(Job) Rewrite the rows below with every "Milwaukee" swapped for "Atlanta", and leave everything else unchanged.

(Information provided)
** start **
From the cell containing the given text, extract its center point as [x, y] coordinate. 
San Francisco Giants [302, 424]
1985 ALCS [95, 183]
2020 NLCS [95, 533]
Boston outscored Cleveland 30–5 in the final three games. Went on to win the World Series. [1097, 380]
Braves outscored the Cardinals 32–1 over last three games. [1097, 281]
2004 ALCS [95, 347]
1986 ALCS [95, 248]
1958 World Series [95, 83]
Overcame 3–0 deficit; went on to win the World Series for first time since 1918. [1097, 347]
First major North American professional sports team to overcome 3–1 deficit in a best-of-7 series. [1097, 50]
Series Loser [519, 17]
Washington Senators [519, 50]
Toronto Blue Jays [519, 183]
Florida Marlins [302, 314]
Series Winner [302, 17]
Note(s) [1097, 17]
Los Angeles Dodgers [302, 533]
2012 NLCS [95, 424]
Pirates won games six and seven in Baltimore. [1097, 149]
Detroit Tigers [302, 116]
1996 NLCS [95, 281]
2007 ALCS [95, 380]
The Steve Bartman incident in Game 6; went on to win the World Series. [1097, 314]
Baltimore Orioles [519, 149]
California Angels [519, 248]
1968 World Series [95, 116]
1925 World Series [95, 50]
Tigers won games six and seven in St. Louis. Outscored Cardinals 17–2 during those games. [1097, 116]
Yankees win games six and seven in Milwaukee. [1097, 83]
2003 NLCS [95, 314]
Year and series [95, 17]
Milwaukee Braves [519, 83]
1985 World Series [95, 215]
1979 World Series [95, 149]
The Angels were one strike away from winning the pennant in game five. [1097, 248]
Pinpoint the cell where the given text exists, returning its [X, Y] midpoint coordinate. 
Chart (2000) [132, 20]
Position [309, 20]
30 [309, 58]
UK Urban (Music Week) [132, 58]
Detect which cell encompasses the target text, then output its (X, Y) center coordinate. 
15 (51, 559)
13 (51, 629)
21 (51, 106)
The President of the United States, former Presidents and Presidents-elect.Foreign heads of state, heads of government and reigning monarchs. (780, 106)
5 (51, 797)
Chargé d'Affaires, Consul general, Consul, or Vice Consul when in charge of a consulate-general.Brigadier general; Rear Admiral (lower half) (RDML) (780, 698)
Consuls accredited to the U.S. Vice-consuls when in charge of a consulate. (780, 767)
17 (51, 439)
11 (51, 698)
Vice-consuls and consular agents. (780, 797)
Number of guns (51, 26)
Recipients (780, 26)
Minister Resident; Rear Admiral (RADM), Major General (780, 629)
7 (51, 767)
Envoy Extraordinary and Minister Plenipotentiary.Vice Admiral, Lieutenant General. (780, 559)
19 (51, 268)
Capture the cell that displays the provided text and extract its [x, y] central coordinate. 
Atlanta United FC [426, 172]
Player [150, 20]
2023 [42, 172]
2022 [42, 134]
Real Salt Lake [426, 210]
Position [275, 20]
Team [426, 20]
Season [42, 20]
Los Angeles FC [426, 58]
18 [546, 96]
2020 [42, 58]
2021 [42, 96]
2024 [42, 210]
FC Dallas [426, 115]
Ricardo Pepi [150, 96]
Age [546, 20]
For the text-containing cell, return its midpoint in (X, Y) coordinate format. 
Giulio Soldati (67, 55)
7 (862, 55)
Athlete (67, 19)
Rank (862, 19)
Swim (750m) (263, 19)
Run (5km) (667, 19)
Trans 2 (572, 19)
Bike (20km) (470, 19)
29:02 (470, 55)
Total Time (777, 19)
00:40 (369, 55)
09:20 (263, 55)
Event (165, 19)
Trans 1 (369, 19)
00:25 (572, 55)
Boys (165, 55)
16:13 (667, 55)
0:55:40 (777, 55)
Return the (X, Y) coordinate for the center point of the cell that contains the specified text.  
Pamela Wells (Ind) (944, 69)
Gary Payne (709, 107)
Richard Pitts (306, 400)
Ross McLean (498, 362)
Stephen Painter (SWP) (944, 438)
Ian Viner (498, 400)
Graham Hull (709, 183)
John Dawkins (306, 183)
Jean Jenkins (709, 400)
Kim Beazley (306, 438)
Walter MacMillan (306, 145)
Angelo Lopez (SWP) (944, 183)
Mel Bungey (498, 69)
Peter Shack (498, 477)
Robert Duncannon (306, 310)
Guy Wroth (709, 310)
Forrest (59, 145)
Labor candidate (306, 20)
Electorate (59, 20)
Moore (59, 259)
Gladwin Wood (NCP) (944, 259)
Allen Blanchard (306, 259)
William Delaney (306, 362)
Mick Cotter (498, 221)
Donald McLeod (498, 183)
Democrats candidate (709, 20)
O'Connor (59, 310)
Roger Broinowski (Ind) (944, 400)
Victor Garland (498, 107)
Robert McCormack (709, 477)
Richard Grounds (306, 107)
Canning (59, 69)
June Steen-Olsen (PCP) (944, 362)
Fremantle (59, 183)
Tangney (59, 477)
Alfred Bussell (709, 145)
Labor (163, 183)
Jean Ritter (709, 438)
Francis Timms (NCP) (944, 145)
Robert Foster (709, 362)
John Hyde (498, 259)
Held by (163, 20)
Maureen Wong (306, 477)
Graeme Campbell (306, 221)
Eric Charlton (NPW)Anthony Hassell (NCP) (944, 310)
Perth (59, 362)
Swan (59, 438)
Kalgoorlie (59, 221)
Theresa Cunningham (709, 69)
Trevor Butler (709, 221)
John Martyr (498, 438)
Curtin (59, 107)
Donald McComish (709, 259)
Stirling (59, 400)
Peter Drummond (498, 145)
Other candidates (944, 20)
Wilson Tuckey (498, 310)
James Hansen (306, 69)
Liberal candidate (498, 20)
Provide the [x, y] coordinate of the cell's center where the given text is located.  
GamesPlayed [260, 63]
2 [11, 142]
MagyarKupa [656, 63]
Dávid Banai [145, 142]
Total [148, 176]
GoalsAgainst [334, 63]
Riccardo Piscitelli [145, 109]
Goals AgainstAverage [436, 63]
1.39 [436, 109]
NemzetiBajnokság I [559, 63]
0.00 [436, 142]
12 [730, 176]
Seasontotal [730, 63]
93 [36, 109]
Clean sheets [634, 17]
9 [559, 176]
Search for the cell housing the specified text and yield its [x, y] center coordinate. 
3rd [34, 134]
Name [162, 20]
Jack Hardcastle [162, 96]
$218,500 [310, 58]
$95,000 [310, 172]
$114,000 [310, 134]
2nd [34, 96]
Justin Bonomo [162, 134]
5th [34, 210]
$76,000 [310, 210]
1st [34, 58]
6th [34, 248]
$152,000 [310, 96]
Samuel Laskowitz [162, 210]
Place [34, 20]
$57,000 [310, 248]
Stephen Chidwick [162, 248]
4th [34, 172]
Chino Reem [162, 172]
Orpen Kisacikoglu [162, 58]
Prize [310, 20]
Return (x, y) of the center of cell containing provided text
** end **
(Task answer)
From the cell containing the given text, extract its center point as [x, y] coordinate. 
San Francisco Giants [302, 424]
1985 ALCS [95, 183]
2020 NLCS [95, 533]
Boston outscored Cleveland 30–5 in the final three games. Went on to win the World Series. [1097, 380]
Braves outscored the Cardinals 32–1 over last three games. [1097, 281]
2004 ALCS [95, 347]
1986 ALCS [95, 248]
1958 World Series [95, 83]
Overcame 3–0 deficit; went on to win the World Series for first time since 1918. [1097, 347]
First major North American professional sports team to overcome 3–1 deficit in a best-of-7 series. [1097, 50]
Series Loser [519, 17]
Washington Senators [519, 50]
Toronto Blue Jays [519, 183]
Florida Marlins [302, 314]
Series Winner [302, 17]
Note(s) [1097, 17]
Los Angeles Dodgers [302, 533]
2012 NLCS [95, 424]
Pirates won games six and seven in Baltimore. [1097, 149]
Detroit Tigers [302, 116]
1996 NLCS [95, 281]
2007 ALCS [95, 380]
The Steve Bartman incident in Game 6; went on to win the World Series. [1097, 314]
Baltimore Orioles [519, 149]
California Angels [519, 248]
1968 World Series [95, 116]
1925 World Series [95, 50]
Tigers won games six and seven in St. Louis. Outscored Cardinals 17–2 during those games. [1097, 116]
Yankees win games six and seven in Atlanta. [1097, 83]
2003 NLCS [95, 314]
Year and series [95, 17]
Atlanta Braves [519, 83]
1985 World Series [95, 215]
1979 World Series [95, 149]
The Angels were one strike away from winning the pennant in game five. [1097, 248]
Pinpoint the cell where the given text exists, returning its [X, Y] midpoint coordinate. 
Chart (2000) [132, 20]
Position [309, 20]
30 [309, 58]
UK Urban (Music Week) [132, 58]
Detect which cell encompasses the target text, then output its (X, Y) center coordinate. 
15 (51, 559)
13 (51, 629)
21 (51, 106)
The President of the United States, former Presidents and Presidents-elect.Foreign heads of state, heads of government and reigning monarchs. (780, 106)
5 (51, 797)
Chargé d'Affaires, Consul general, Consul, or Vice Consul when in charge of a consulate-general.Brigadier general; Rear Admiral (lower half) (RDML) (780, 698)
Consuls accredited to the U.S. Vice-consuls when in charge of a consulate. (780, 767)
17 (51, 439)
11 (51, 698)
Vice-consuls and consular agents. (780, 797)
Number of guns (51, 26)
Recipients (780, 26)
Minister Resident; Rear Admiral (RADM), Major General (780, 629)
7 (51, 767)
Envoy Extraordinary and Minister Plenipotentiary.Vice Admiral, Lieutenant General. (780, 559)
19 (51, 268)
Capture the cell that displays the provided text and extract its [x, y] central coordinate. 
Atlanta United FC [426, 172]
Player [150, 20]
2023 [42, 172]
2022 [42, 134]
Real Salt Lake [426, 210]
Position [275, 20]
Team [426, 20]
Season [42, 20]
Los Angeles FC [426, 58]
18 [546, 96]
2020 [42, 58]
2021 [42, 96]
2024 [42, 210]
FC Dallas [426, 115]
Ricardo Pepi [150, 96]
Age [546, 20]
For the text-containing cell, return its midpoint in (X, Y) coordinate format. 
Giulio Soldati (67, 55)
7 (862, 55)
Athlete (67, 19)
Rank (862, 19)
Swim (750m) (263, 19)
Run (5km) (667, 19)
Trans 2 (572, 19)
Bike (20km) (470, 19)
29:02 (470, 55)
Total Time (777, 19)
00:40 (369, 55)
09:20 (263, 55)
Event (165, 19)
Trans 1 (369, 19)
00:25 (572, 55)
Boys (165, 55)
16:13 (667, 55)
0:55:40 (777, 55)
Return the (X, Y) coordinate for the center point of the cell that contains the specified text.  
Pamela Wells (Ind) (944, 69)
Gary Payne (709, 107)
Richard Pitts (306, 400)
Ross McLean (498, 362)
Stephen Painter (SWP) (944, 438)
Ian Viner (498, 400)
Graham Hull (709, 183)
John Dawkins (306, 183)
Jean Jenkins (709, 400)
Kim Beazley (306, 438)
Walter MacMillan (306, 145)
Angelo Lopez (SWP) (944, 183)
Mel Bungey (498, 69)
Peter Shack (498, 477)
Robert Duncannon (306, 310)
Guy Wroth (709, 310)
Forrest (59, 145)
Labor candidate (306, 20)
Electorate (59, 20)
Moore (59, 259)
Gladwin Wood (NCP) (944, 259)
Allen Blanchard (306, 259)
William Delaney (306, 362)
Mick Cotter (498, 221)
Donald McLeod (498, 183)
Democrats candidate (709, 20)
O'Connor (59, 310)
Roger Broinowski (Ind) (944, 400)
Victor Garland (498, 107)
Robert McCormack (709, 477)
Richard Grounds (306, 107)
Canning (59, 69)
June Steen-Olsen (PCP) (944, 362)
Fremantle (59, 183)
Tangney (59, 477)
Alfred Bussell (709, 145)
Labor (163, 183)
Jean Ritter (709, 438)
Francis Timms (NCP) (944, 145)
Robert Foster (709, 362)
John Hyde (498, 259)
Held by (163, 20)
Maureen Wong (306, 477)
Graeme Campbell (306, 221)
Eric Charlton (NPW)Anthony Hassell (NCP) (944, 310)
Perth (59, 362)
Swan (59, 438)
Kalgoorlie (59, 221)
Theresa Cunningham (709, 69)
Trevor Butler (709, 221)
John Martyr (498, 438)
Curtin (59, 107)
Donald McComish (709, 259)
Stirling (59, 400)
Peter Drummond (498, 145)
Other candidates (944, 20)
Wilson Tuckey (498, 310)
James Hansen (306, 69)
Liberal candidate (498, 20)
Provide the [x, y] coordinate of the cell's center where the given text is located.  
GamesPlayed [260, 63]
2 [11, 142]
MagyarKupa [656, 63]
Dávid Banai [145, 142]
Total [148, 176]
GoalsAgainst [334, 63]
Riccardo Piscitelli [145, 109]
Goals AgainstAverage [436, 63]
1.39 [436, 109]
NemzetiBajnokság I [559, 63]
0.00 [436, 142]
12 [730, 176]
Seasontotal [730, 63]
93 [36, 109]
Clean sheets [634, 17]
9 [559, 176]
Search for the cell housing the specified text and yield its [x, y] center coordinate. 
3rd [34, 134]
Name [162, 20]
Jack Hardcastle [162, 96]
$218,500 [310, 58]
$95,000 [310, 172]
$114,000 [310, 134]
2nd [34, 96]
Justin Bonomo [162, 134]
5th [34, 210]
$76,000 [310, 210]
1st [34, 58]
6th [34, 248]
$152,000 [310, 96]
Samuel Laskowitz [162, 210]
Place [34, 20]
$57,000 [310, 248]
Stephen Chidwick [162, 248]
4th [34, 172]
Chino Reem [162, 172]
Orpen Kisacikoglu [162, 58]
Prize [310, 20]
Return (x, y) of the center of cell containing provided text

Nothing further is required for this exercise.